• _ACTION ITEM_
Write out the entries below exactly. End with the line that contains "Now Playing: [732,684,977,831]".

————————

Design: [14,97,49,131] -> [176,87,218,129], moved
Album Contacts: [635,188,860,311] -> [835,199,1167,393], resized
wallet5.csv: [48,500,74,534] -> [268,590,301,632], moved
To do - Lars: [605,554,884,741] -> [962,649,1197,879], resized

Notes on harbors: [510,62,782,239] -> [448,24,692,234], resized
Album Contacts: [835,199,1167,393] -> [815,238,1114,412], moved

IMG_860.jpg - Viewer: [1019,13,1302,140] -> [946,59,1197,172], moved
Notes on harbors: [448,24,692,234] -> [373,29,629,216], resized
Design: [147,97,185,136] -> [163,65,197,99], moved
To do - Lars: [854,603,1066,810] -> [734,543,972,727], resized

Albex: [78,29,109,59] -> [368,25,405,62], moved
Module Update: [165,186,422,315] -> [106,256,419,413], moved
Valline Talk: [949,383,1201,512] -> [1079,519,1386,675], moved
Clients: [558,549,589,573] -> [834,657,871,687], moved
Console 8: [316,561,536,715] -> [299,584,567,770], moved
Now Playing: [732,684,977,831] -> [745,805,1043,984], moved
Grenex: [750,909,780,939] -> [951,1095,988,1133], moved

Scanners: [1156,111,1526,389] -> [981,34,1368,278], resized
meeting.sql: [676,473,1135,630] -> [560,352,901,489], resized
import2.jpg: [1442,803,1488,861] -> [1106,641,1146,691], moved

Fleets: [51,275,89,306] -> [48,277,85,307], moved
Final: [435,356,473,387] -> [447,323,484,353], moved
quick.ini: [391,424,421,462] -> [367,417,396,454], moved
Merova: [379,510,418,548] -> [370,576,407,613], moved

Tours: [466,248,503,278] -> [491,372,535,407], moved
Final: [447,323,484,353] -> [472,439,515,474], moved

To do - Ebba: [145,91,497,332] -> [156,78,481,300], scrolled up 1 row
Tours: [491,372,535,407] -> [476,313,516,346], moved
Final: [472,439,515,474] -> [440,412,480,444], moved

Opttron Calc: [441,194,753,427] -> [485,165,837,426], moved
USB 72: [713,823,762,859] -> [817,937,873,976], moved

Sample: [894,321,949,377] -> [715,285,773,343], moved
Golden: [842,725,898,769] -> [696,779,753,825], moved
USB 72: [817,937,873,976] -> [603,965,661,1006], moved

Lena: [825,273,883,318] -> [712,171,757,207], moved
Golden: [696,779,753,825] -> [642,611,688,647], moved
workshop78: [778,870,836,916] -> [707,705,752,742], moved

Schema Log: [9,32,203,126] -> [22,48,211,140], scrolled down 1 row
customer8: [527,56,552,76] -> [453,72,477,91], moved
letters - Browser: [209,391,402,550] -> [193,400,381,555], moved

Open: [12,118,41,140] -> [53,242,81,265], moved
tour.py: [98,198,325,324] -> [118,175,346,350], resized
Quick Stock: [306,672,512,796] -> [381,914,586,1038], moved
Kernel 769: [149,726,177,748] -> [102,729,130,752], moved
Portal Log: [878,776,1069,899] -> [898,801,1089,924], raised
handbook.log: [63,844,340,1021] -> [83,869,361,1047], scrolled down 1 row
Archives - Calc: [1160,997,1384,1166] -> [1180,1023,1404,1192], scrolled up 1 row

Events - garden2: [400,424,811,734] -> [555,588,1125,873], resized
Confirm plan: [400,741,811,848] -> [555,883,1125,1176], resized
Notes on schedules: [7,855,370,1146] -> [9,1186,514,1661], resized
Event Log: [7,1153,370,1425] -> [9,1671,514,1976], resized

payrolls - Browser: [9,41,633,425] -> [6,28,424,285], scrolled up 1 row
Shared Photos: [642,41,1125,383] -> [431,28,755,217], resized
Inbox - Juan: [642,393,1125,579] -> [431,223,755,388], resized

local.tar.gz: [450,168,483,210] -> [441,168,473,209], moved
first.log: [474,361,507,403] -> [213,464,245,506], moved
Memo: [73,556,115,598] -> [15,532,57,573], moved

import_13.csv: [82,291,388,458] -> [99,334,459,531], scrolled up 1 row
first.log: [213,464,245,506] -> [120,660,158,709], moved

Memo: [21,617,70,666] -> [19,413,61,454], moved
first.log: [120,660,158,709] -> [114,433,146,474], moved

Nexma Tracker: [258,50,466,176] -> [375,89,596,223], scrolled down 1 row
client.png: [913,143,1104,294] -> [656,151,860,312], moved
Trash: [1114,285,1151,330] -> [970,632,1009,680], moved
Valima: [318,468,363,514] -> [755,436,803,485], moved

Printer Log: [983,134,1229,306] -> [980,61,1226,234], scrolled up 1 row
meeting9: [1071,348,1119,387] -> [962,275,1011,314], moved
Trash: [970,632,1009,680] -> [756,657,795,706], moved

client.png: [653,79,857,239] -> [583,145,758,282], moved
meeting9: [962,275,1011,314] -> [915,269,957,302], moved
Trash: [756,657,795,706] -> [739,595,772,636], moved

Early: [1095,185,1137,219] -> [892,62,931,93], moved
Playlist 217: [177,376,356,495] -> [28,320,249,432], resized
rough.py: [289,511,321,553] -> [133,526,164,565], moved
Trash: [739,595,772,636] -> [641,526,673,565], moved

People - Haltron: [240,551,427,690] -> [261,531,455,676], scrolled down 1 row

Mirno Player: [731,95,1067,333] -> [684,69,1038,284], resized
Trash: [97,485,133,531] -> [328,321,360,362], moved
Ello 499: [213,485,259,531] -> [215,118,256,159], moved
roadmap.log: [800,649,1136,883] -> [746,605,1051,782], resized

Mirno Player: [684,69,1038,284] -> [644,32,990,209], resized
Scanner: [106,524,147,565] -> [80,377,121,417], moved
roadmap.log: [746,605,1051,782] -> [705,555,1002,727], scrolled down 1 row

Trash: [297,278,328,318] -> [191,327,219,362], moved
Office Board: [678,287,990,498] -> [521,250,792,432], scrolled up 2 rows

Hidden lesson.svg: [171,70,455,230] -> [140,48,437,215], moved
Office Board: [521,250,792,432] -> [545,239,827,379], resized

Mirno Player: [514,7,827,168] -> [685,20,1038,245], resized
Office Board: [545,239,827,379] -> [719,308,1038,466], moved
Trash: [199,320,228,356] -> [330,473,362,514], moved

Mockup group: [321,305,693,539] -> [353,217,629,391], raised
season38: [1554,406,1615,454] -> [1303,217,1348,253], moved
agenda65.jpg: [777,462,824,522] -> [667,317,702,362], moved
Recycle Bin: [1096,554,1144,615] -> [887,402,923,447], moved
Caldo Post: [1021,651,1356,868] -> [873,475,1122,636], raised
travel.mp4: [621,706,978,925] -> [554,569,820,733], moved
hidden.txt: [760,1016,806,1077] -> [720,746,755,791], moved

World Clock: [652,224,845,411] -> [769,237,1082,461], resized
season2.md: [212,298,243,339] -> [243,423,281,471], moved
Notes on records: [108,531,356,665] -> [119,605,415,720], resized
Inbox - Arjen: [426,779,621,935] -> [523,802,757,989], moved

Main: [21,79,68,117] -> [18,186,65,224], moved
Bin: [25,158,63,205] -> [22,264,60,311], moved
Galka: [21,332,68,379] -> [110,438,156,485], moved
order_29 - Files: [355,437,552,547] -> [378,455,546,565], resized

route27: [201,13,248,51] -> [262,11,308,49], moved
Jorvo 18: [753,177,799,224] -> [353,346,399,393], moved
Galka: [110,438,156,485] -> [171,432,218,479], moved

————————

• _SOLUTION FOR THIS EXERCISE_
Design: [14,97,49,131] -> [176,87,218,129], moved
Album Contacts: [635,188,860,311] -> [835,199,1167,393], resized
wallet5.csv: [48,500,74,534] -> [268,590,301,632], moved
To do - Lars: [605,554,884,741] -> [962,649,1197,879], resized

Notes on harbors: [510,62,782,239] -> [448,24,692,234], resized
Album Contacts: [835,199,1167,393] -> [815,238,1114,412], moved

IMG_860.jpg - Viewer: [1019,13,1302,140] -> [946,59,1197,172], moved
Notes on harbors: [448,24,692,234] -> [373,29,629,216], resized
Design: [147,97,185,136] -> [163,65,197,99], moved
To do - Lars: [854,603,1066,810] -> [734,543,972,727], resized

Albex: [78,29,109,59] -> [368,25,405,62], moved
Module Update: [165,186,422,315] -> [106,256,419,413], moved
Valline Talk: [949,383,1201,512] -> [1079,519,1386,675], moved
Clients: [558,549,589,573] -> [834,657,871,687], moved
Console 8: [316,561,536,715] -> [299,584,567,770], moved
Now Playing: [732,684,977,831] -> [745,805,1043,984], moved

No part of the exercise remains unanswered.